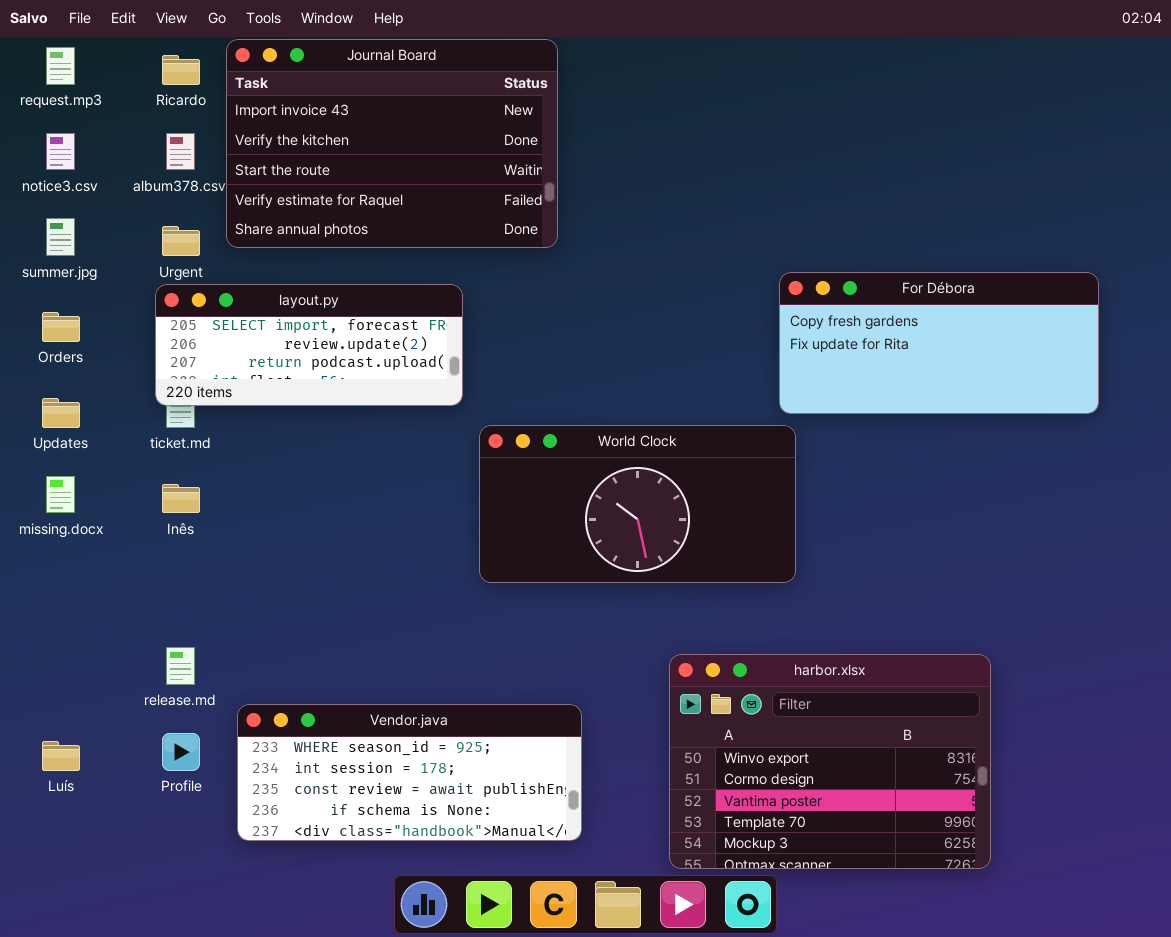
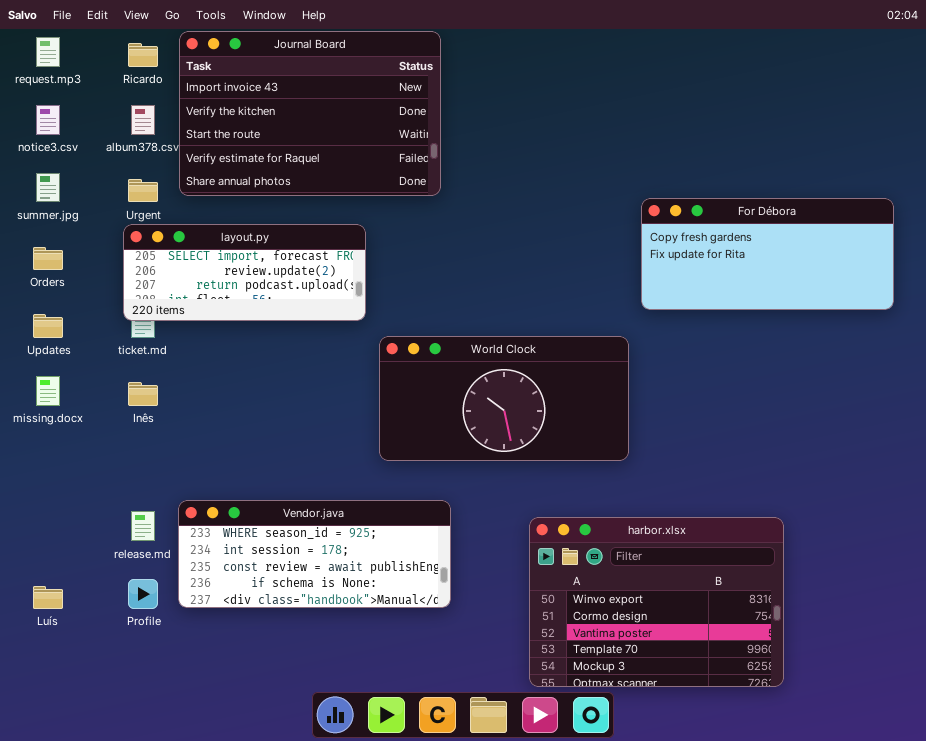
For Débora: [779,272,1099,414] -> [641,198,894,310], moved
Vendor.java: [237,704,582,841] -> [178,500,451,608], moved

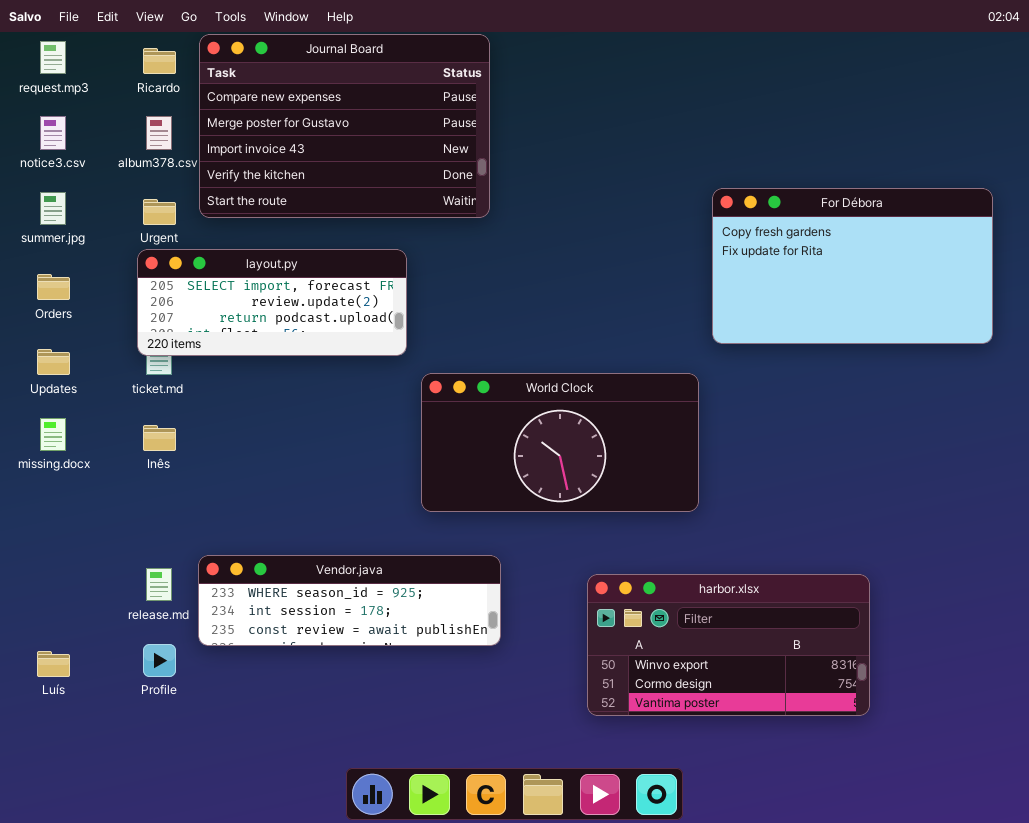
Journal Board: [179,31,441,196] -> [199,34,490,218], scrolled up 2 rows
For Débora: [641,198,894,310] -> [712,188,993,344], resized
Vendor.java: [178,500,451,608] -> [198,555,501,646], resized
harbor.xlsx: [529,517,784,687] -> [587,574,870,716], resized

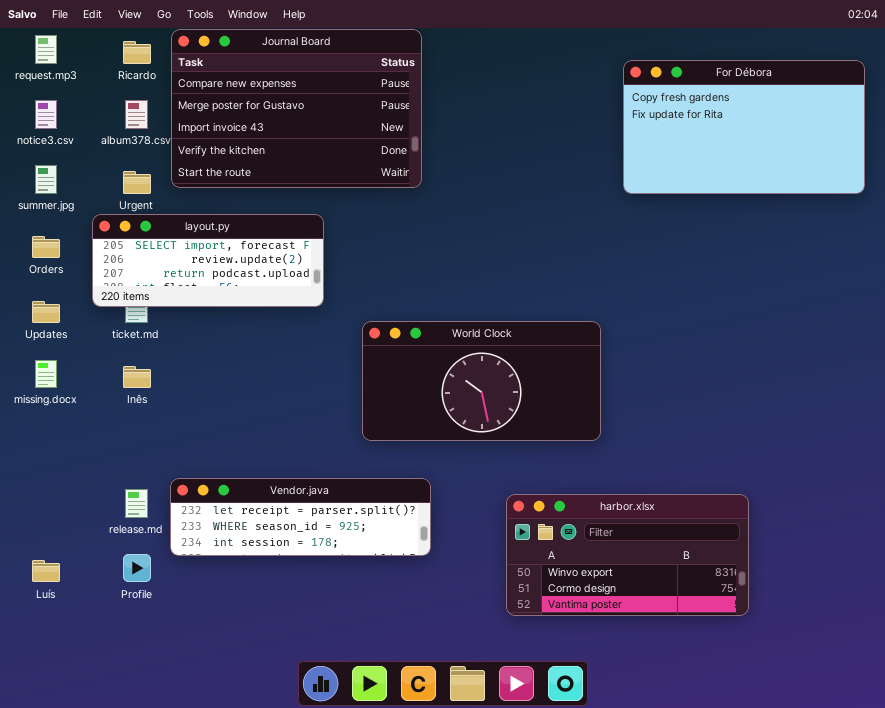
For Débora: [712,188,993,344] -> [623,60,865,194], moved
layout.py: [137,249,407,356] -> [92,214,324,307], moved
Vendor.java: [198,555,501,646] -> [170,478,431,556], scrolled up 1 row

The problem
Each line from the one containing "harbor.xlsx: [529,517,784,687] ->" through the last line of the data should be written out exactly. Skip the pictures, and add no other lines.

Result of this exercise
harbor.xlsx: [529,517,784,687] -> [587,574,870,716], resized

For Débora: [712,188,993,344] -> [623,60,865,194], moved
layout.py: [137,249,407,356] -> [92,214,324,307], moved
Vendor.java: [198,555,501,646] -> [170,478,431,556], scrolled up 1 row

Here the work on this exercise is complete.